= What is being asked =
Please copy every line from the following entries in which the word "resized" appears.

Object displacement listings

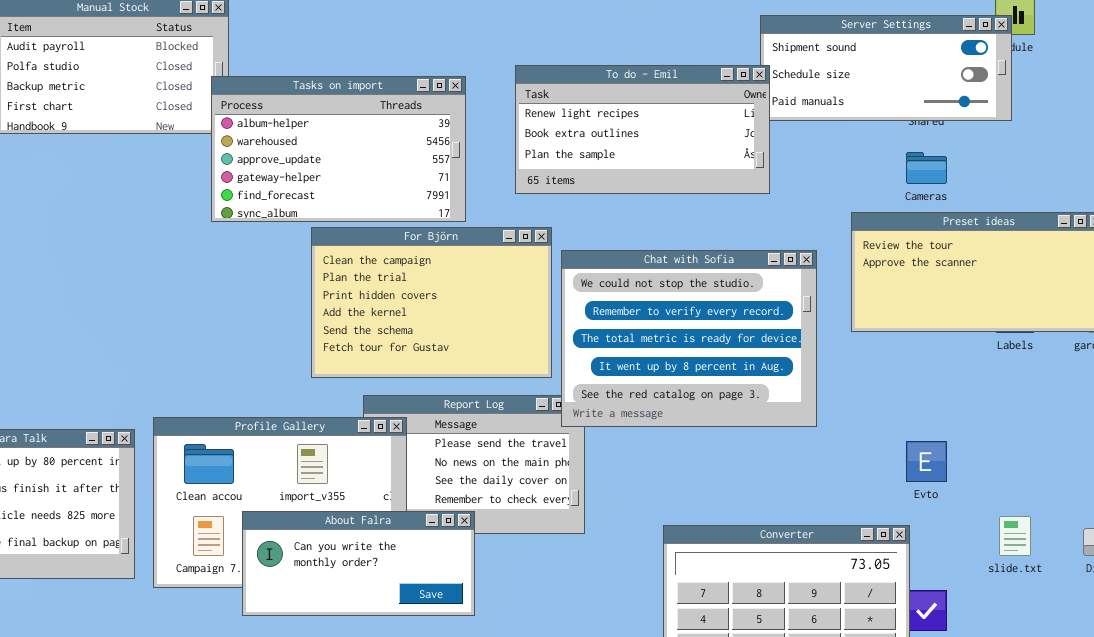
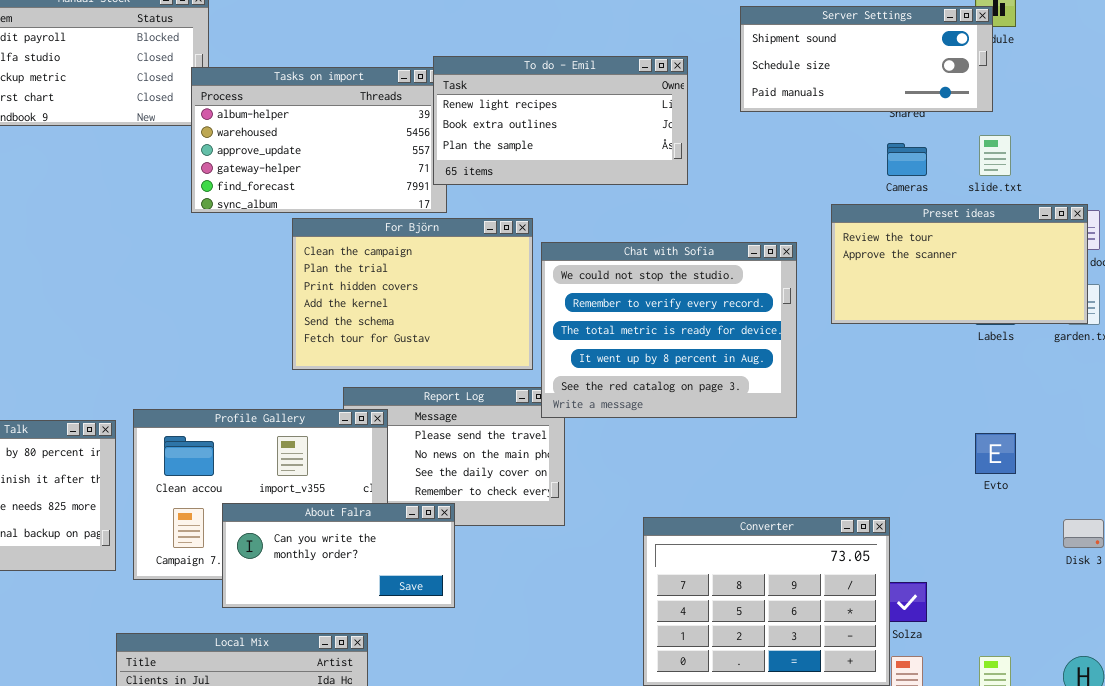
To do - Emil: [515,65,770,194] -> [433,56,688,185], moved
Evto: [906,441,947,482] -> [975,433,1016,474], moved
slide.txt: [999,516,1031,556] -> [979,135,1011,176], moved

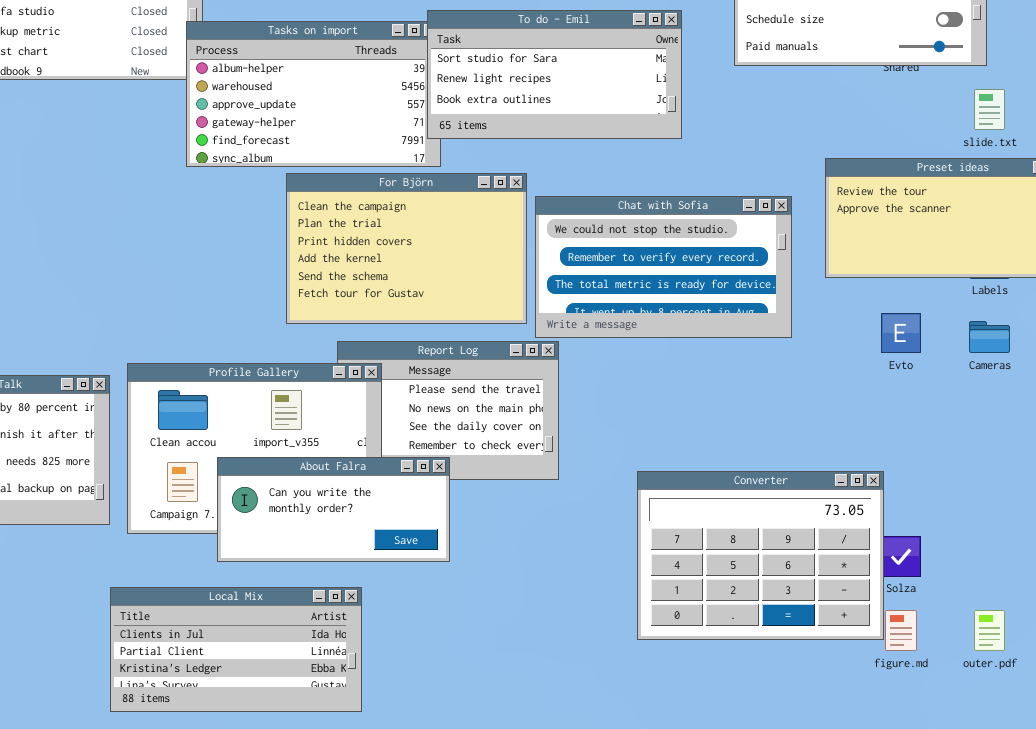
To do - Emil: [433,56,688,185] -> [427,10,682,139], scrolled up 1 row
Cameras: [887,143,927,176] -> [969,321,1010,353], moved
Chat with Sofia: [541,242,797,418] -> [535,196,792,338], resized
Evto: [975,433,1016,474] -> [881,313,921,353], moved

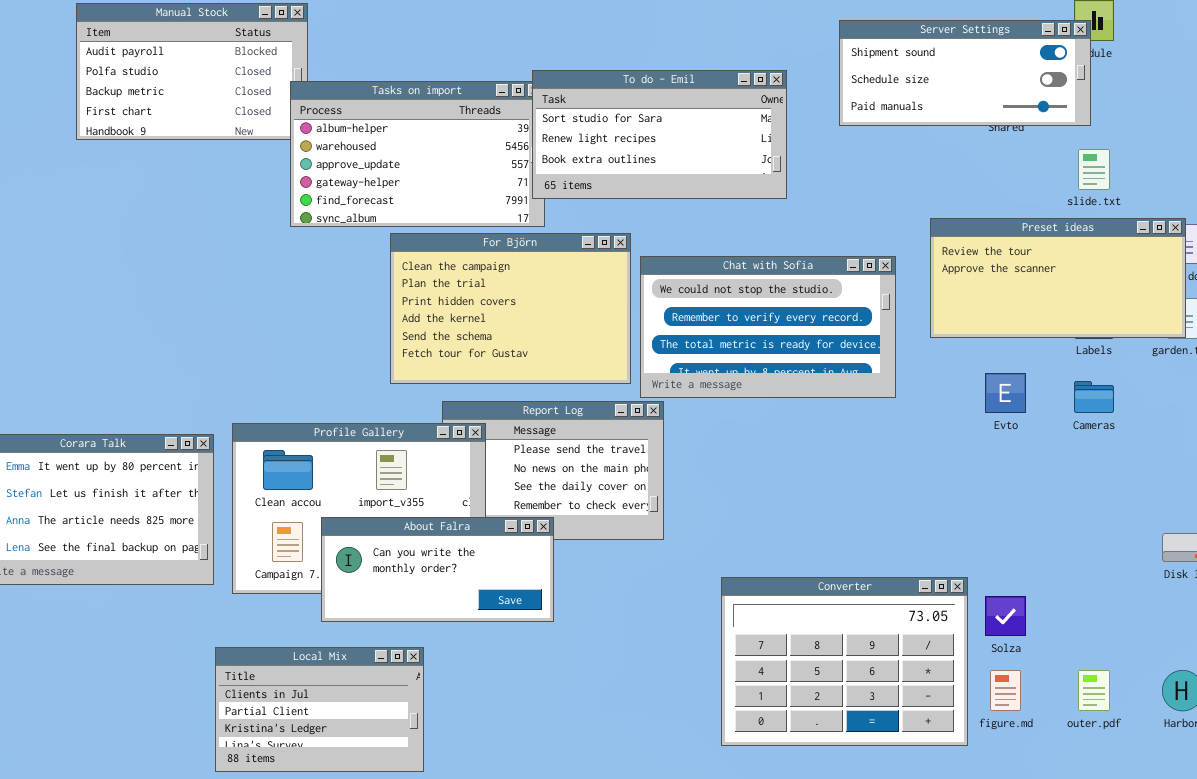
Converter: [637,471,884,640] -> [721,577,968,746], moved
Local Mix: [110,587,362,712] -> [215,647,424,772], resized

= Written solution =
Chat with Sofia: [541,242,797,418] -> [535,196,792,338], resized
Local Mix: [110,587,362,712] -> [215,647,424,772], resized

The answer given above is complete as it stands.